> _Provided information_
····················
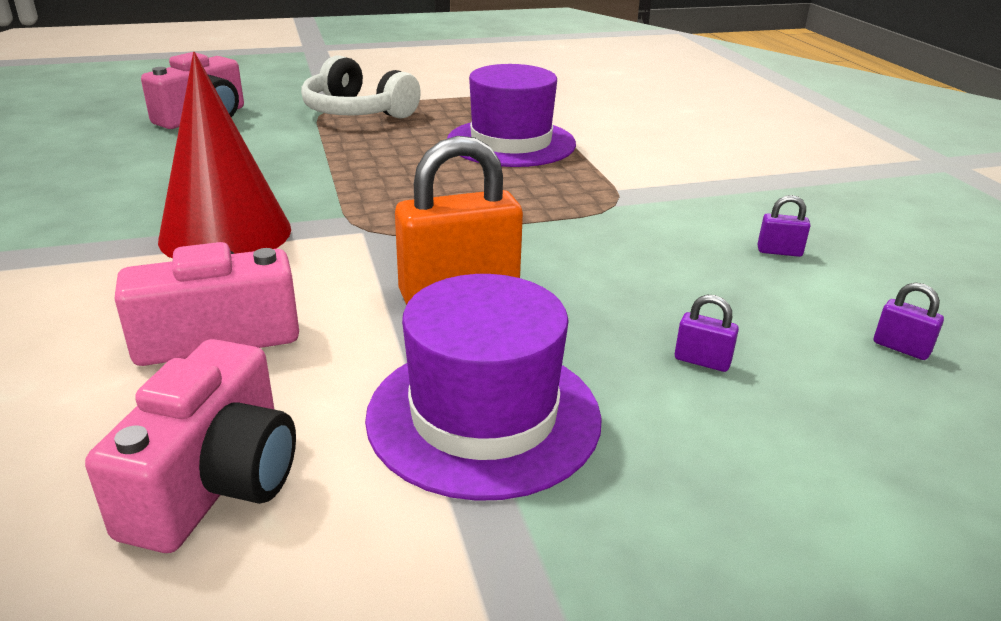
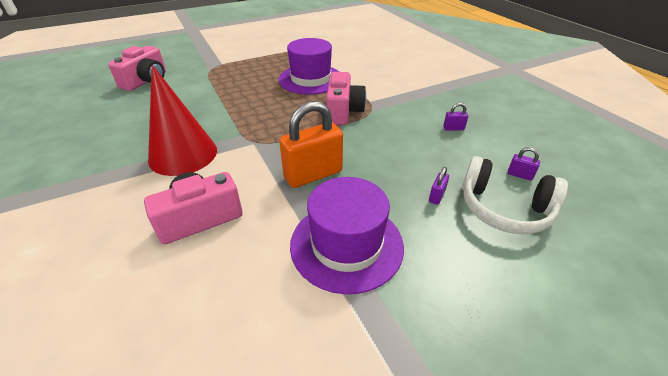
camera: 10 degrees left, 10 degrees up
(216, 482) = (228, 307): pink camera -> pink camera (343, 111)
(357, 112) = (227, 68): white headphones -> white headphones (504, 208)
(702, 361) = (436, 196): purple padlock -> purple padlock turned 75 degrees counterclockwise

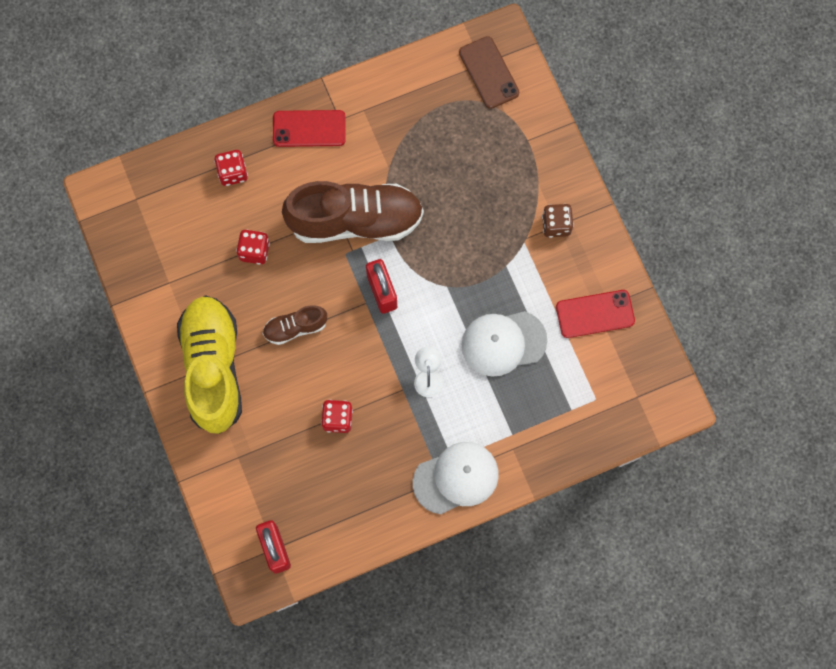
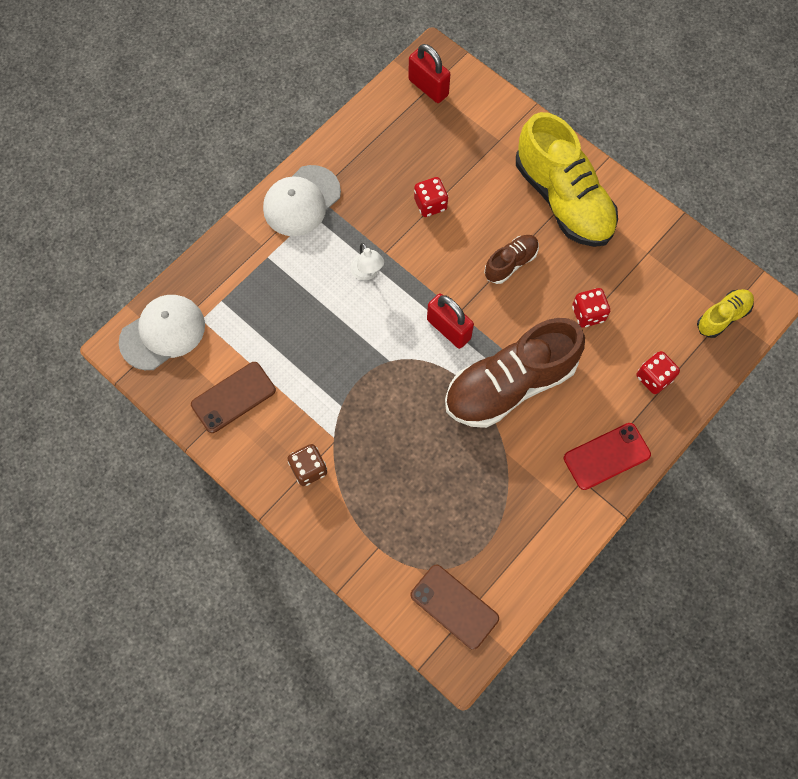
camera: 155 degrees right, 5 degrees down
(142, 197) = (722, 317): none -> yellow shoe
(503, 343) = (311, 332): white cap -> white cap (162, 333)
(595, 314) = (233, 397): red phone -> brown phone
····················
> _About this task_
Retype the data exactly; images stay out.

> _Response_
camera: 10 degrees left, 10 degrees up
(216, 482) = (228, 307): pink camera -> pink camera (343, 111)
(357, 112) = (227, 68): white headphones -> white headphones (504, 208)
(702, 361) = (436, 196): purple padlock -> purple padlock turned 75 degrees counterclockwise

camera: 155 degrees right, 5 degrees down
(142, 197) = (722, 317): none -> yellow shoe
(503, 343) = (311, 332): white cap -> white cap (162, 333)
(595, 314) = (233, 397): red phone -> brown phone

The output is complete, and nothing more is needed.